Required work: Nothing but the line holding "Someone carried the pink dumbbell" and the lines after it, through the end of the records, should be set down, each exactly as it is.

(Data excerpts)
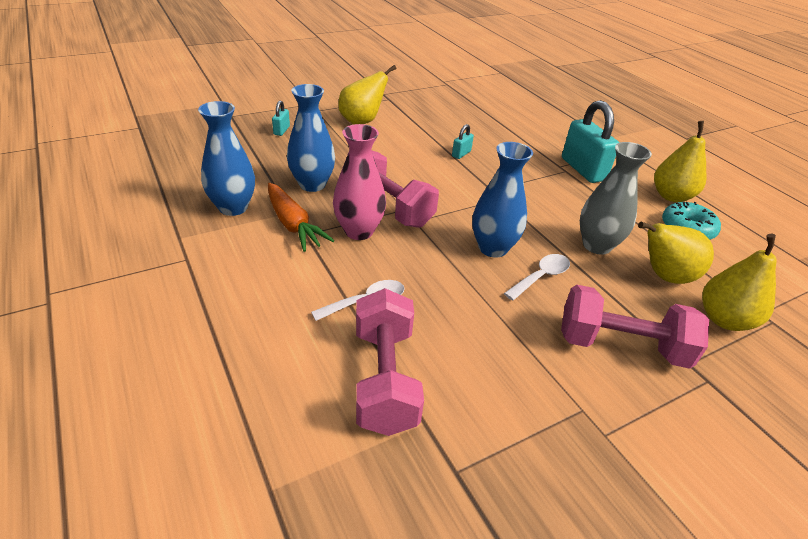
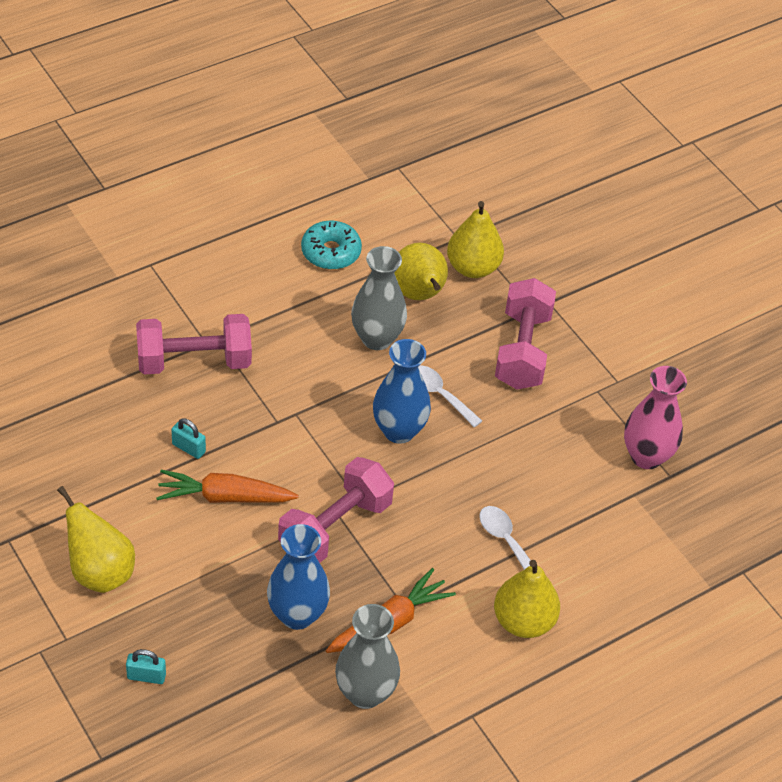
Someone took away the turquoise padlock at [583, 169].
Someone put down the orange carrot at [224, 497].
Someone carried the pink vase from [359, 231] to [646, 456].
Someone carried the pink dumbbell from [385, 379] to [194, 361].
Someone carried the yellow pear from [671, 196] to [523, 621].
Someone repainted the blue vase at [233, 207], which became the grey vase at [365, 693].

Response:
Someone carried the pink dumbbell from [385, 379] to [194, 361].
Someone carried the yellow pear from [671, 196] to [523, 621].
Someone repainted the blue vase at [233, 207], which became the grey vase at [365, 693].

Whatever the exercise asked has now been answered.